EXERCISE DETAILS:
Going from the line that contains "CN1 pin 5: GND -> +9V" down to the last line in the listing below, reproduce every line exactly and include no others.

DATASET EXTRACT:
==================================================

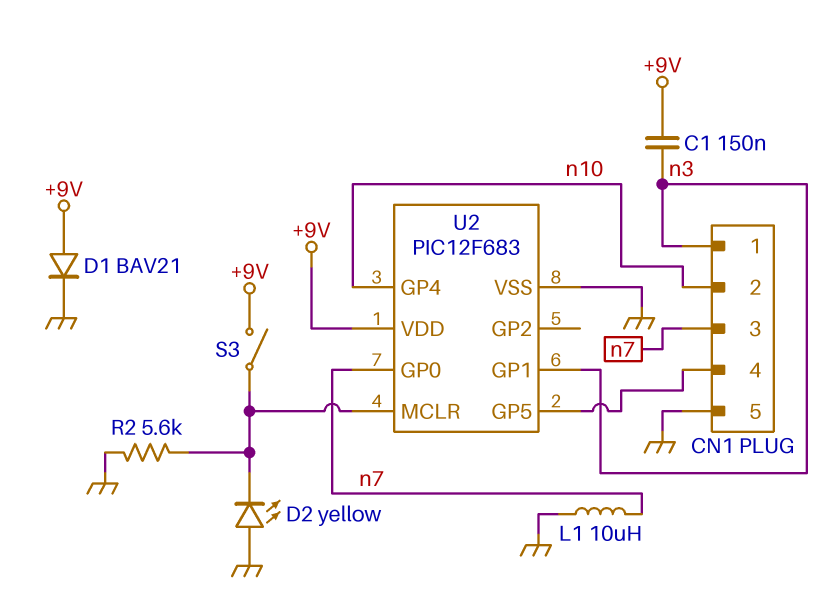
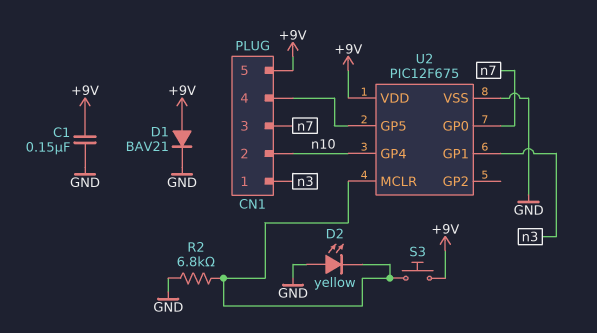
C1: 150nF (+9V, n3) -> 150nF (+9V, GND)
CN1 pin 5: GND -> +9V
L1: 10uH (GND, n7) -> none
R2: 5.6k (GND, U2/MCLR) -> 6.8k (GND, U2/MCLR)
S3: switch (+9V, U2/MCLR) -> button (+9V, U2/MCLR)
U2: PIC12F683 -> PIC12F675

==================================================

WRITTEN ANSWER:
CN1 pin 5: GND -> +9V
L1: 10uH (GND, n7) -> none
R2: 5.6k (GND, U2/MCLR) -> 6.8k (GND, U2/MCLR)
S3: switch (+9V, U2/MCLR) -> button (+9V, U2/MCLR)
U2: PIC12F683 -> PIC12F675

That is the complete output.